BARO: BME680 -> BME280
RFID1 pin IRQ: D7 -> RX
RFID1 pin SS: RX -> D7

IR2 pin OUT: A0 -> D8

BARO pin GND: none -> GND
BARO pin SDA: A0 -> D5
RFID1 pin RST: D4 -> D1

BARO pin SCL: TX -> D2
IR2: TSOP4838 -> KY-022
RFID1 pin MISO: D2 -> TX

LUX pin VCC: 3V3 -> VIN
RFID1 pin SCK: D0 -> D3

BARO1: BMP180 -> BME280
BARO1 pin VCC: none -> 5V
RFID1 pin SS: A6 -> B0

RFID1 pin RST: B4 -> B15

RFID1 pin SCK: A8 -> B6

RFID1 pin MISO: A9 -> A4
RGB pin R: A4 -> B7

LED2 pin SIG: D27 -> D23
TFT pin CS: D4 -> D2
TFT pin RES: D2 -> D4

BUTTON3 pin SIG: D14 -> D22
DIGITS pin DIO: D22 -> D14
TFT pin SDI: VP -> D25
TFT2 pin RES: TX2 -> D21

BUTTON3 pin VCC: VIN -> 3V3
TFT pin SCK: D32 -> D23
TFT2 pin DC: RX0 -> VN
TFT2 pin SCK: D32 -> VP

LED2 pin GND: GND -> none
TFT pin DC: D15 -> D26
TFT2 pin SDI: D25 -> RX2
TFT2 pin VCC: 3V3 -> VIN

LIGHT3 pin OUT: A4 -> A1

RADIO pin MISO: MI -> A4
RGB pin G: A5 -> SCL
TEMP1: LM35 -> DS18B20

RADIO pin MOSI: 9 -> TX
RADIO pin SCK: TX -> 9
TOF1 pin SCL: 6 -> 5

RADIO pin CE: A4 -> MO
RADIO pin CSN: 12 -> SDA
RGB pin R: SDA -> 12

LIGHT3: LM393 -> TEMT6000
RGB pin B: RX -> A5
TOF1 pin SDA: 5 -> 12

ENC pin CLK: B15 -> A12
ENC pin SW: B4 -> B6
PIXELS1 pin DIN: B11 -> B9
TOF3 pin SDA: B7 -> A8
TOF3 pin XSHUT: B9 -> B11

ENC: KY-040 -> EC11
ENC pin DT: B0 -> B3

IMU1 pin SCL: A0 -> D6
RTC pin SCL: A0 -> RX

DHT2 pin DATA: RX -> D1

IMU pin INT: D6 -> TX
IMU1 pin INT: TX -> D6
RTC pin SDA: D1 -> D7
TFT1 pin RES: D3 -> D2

What the task asks: Above are the entries; return each one exactly.

Answer below:
BARO: BME680 -> BME280
RFID1 pin IRQ: D7 -> RX
RFID1 pin SS: RX -> D7

IR2 pin OUT: A0 -> D8

BARO pin GND: none -> GND
BARO pin SDA: A0 -> D5
RFID1 pin RST: D4 -> D1

BARO pin SCL: TX -> D2
IR2: TSOP4838 -> KY-022
RFID1 pin MISO: D2 -> TX

LUX pin VCC: 3V3 -> VIN
RFID1 pin SCK: D0 -> D3

BARO1: BMP180 -> BME280
BARO1 pin VCC: none -> 5V
RFID1 pin SS: A6 -> B0

RFID1 pin RST: B4 -> B15

RFID1 pin SCK: A8 -> B6

RFID1 pin MISO: A9 -> A4
RGB pin R: A4 -> B7

LED2 pin SIG: D27 -> D23
TFT pin CS: D4 -> D2
TFT pin RES: D2 -> D4

BUTTON3 pin SIG: D14 -> D22
DIGITS pin DIO: D22 -> D14
TFT pin SDI: VP -> D25
TFT2 pin RES: TX2 -> D21

BUTTON3 pin VCC: VIN -> 3V3
TFT pin SCK: D32 -> D23
TFT2 pin DC: RX0 -> VN
TFT2 pin SCK: D32 -> VP

LED2 pin GND: GND -> none
TFT pin DC: D15 -> D26
TFT2 pin SDI: D25 -> RX2
TFT2 pin VCC: 3V3 -> VIN

LIGHT3 pin OUT: A4 -> A1

RADIO pin MISO: MI -> A4
RGB pin G: A5 -> SCL
TEMP1: LM35 -> DS18B20

RADIO pin MOSI: 9 -> TX
RADIO pin SCK: TX -> 9
TOF1 pin SCL: 6 -> 5

RADIO pin CE: A4 -> MO
RADIO pin CSN: 12 -> SDA
RGB pin R: SDA -> 12

LIGHT3: LM393 -> TEMT6000
RGB pin B: RX -> A5
TOF1 pin SDA: 5 -> 12

ENC pin CLK: B15 -> A12
ENC pin SW: B4 -> B6
PIXELS1 pin DIN: B11 -> B9
TOF3 pin SDA: B7 -> A8
TOF3 pin XSHUT: B9 -> B11

ENC: KY-040 -> EC11
ENC pin DT: B0 -> B3

IMU1 pin SCL: A0 -> D6
RTC pin SCL: A0 -> RX

DHT2 pin DATA: RX -> D1

IMU pin INT: D6 -> TX
IMU1 pin INT: TX -> D6
RTC pin SDA: D1 -> D7
TFT1 pin RES: D3 -> D2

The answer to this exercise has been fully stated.